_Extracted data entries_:
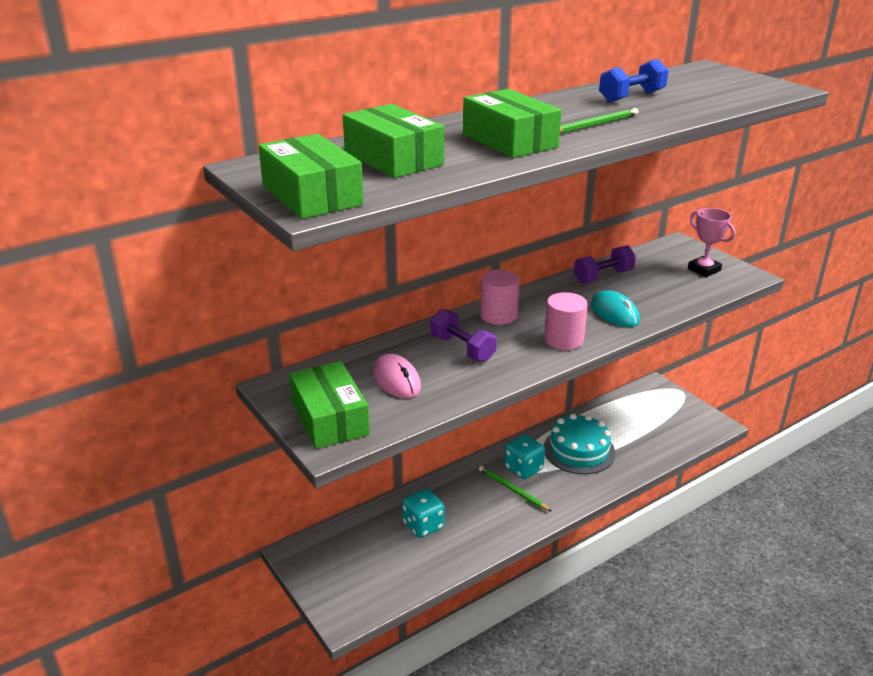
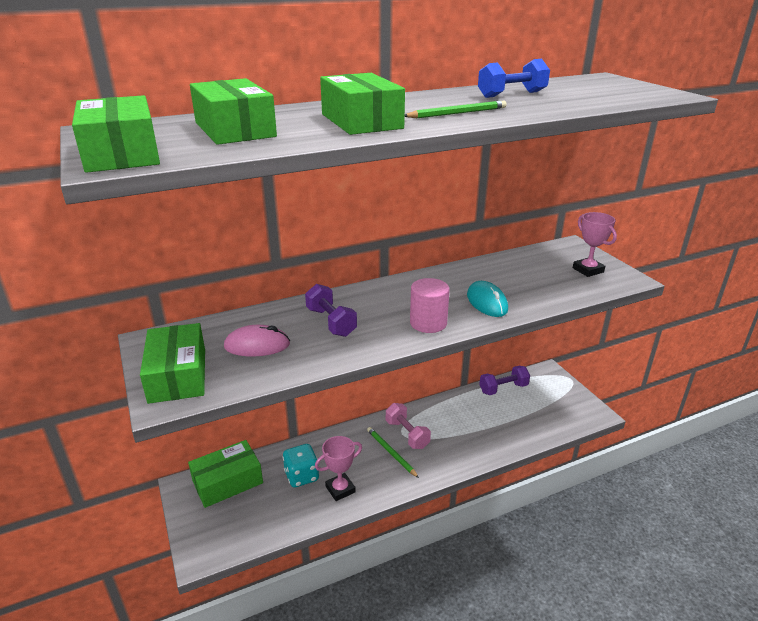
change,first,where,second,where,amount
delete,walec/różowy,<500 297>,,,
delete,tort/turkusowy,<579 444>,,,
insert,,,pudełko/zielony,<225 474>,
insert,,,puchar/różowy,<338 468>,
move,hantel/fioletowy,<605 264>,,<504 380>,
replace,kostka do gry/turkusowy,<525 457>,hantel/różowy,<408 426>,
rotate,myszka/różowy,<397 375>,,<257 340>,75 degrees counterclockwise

_About this task_: Where pictures sit among the data above, omit them, and output the rest exactly.

_Exercise result_:
change,first,where,second,where,amount
delete,walec/różowy,<500 297>,,,
delete,tort/turkusowy,<579 444>,,,
insert,,,pudełko/zielony,<225 474>,
insert,,,puchar/różowy,<338 468>,
move,hantel/fioletowy,<605 264>,,<504 380>,
replace,kostka do gry/turkusowy,<525 457>,hantel/różowy,<408 426>,
rotate,myszka/różowy,<397 375>,,<257 340>,75 degrees counterclockwise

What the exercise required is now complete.